-- start Given information --

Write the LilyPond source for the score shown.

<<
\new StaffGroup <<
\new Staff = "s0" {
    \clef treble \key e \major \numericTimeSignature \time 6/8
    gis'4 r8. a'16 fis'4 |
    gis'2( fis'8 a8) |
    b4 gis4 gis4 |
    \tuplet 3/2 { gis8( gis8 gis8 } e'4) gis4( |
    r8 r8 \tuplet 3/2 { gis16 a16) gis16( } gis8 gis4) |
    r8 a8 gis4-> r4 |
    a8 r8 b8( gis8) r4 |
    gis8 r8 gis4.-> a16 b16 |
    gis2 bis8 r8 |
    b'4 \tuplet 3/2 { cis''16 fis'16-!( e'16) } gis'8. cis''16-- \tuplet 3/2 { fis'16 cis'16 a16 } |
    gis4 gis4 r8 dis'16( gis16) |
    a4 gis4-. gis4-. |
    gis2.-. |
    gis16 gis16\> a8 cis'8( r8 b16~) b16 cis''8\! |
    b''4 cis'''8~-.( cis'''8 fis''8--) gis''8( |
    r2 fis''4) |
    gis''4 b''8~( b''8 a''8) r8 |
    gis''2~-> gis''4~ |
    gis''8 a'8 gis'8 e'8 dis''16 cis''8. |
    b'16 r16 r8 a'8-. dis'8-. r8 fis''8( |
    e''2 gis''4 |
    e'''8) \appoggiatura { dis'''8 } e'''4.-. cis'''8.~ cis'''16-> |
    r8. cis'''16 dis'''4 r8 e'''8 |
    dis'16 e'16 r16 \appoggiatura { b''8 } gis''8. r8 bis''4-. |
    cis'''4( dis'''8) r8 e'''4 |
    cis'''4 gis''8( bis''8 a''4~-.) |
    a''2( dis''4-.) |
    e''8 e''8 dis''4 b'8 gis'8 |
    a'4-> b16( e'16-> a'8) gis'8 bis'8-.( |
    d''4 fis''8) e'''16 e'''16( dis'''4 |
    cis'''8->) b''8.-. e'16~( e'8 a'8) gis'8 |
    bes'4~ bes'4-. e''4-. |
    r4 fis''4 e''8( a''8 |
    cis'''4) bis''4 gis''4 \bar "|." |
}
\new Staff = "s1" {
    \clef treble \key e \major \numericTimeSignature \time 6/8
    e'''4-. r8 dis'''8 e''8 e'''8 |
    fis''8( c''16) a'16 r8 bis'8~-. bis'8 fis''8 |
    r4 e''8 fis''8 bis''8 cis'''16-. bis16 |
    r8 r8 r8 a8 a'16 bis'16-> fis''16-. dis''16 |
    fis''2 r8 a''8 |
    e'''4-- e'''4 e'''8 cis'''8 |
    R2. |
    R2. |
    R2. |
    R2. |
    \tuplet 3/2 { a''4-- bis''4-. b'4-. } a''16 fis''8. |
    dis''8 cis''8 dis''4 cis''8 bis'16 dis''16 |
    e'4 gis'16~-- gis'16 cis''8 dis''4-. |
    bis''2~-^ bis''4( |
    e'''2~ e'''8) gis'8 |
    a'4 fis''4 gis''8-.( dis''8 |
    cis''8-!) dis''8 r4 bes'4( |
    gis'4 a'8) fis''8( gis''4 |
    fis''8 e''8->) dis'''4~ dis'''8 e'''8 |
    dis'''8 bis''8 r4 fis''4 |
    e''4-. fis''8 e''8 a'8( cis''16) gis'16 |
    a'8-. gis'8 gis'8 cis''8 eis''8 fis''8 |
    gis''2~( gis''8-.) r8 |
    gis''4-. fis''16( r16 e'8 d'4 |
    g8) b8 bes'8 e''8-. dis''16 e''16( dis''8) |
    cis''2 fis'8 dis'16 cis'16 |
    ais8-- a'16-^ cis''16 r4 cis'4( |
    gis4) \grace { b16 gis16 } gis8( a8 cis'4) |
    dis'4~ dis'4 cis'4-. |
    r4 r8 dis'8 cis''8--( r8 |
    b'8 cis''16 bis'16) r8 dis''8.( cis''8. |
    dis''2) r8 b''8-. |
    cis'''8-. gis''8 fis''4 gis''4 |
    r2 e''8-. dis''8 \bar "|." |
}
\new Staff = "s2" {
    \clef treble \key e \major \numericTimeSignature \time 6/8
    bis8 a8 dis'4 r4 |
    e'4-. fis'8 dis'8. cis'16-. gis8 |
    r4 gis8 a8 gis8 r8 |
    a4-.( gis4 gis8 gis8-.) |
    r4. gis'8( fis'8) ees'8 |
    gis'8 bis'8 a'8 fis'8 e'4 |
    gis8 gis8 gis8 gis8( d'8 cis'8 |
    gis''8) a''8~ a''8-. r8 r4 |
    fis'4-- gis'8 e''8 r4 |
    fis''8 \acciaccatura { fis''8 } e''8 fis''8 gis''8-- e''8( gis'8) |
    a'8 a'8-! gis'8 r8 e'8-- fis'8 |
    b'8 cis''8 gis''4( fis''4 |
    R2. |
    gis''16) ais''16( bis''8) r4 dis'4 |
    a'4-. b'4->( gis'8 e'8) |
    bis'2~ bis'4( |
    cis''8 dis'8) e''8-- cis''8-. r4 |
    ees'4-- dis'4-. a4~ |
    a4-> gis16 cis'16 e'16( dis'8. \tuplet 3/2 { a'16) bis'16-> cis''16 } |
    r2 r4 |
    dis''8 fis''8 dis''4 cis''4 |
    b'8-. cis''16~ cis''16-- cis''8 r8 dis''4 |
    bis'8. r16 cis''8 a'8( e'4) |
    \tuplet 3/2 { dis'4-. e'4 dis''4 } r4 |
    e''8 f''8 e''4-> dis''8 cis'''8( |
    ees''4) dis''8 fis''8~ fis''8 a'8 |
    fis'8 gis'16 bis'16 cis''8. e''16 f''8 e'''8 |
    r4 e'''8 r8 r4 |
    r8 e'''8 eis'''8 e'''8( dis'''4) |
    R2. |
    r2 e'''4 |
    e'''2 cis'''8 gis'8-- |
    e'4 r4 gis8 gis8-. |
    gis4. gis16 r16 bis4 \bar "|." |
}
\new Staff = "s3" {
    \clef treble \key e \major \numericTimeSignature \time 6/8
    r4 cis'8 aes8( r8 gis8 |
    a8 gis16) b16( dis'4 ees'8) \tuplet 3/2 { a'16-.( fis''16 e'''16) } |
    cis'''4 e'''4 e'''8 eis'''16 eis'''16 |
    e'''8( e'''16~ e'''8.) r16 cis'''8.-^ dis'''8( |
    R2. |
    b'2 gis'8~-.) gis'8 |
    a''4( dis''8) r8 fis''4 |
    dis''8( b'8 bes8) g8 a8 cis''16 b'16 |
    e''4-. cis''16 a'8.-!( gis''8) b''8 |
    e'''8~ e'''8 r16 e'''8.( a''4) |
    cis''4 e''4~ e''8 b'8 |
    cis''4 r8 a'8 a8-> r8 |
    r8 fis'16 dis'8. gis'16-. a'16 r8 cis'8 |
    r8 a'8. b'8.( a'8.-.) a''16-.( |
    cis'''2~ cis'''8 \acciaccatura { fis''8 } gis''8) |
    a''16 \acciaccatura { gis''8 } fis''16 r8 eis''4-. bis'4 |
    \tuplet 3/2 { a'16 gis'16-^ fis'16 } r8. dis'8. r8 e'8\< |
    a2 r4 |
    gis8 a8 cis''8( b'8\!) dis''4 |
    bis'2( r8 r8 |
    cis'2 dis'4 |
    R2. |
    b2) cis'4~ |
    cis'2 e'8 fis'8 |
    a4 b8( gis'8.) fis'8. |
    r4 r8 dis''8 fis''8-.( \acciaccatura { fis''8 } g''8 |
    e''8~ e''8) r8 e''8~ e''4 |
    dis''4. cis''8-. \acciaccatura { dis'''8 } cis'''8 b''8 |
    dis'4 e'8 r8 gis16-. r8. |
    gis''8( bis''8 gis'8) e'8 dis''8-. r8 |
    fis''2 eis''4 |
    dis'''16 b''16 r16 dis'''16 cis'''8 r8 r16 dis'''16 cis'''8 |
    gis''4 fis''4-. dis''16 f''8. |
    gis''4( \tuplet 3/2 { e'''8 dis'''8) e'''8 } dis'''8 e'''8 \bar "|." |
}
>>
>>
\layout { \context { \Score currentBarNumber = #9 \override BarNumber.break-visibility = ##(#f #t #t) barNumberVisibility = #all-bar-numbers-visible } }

-- end Given information --

Work instructions » Gather every line of the items above that contains the string "acciaccatura", and copy each line in full.

The reply »
    fis''8 \acciaccatura { fis''8 } e''8 fis''8 gis''8-- e''8( gis'8) |
    cis'''2~ cis'''8 \acciaccatura { fis''8 } gis''8) |
    a''16 \acciaccatura { gis''8 } fis''16 r8 eis''4-. bis'4 |
    r4 r8 dis''8 fis''8-.( \acciaccatura { fis''8 } g''8 |
    dis''4. cis''8-. \acciaccatura { dis'''8 } cis'''8 b''8 |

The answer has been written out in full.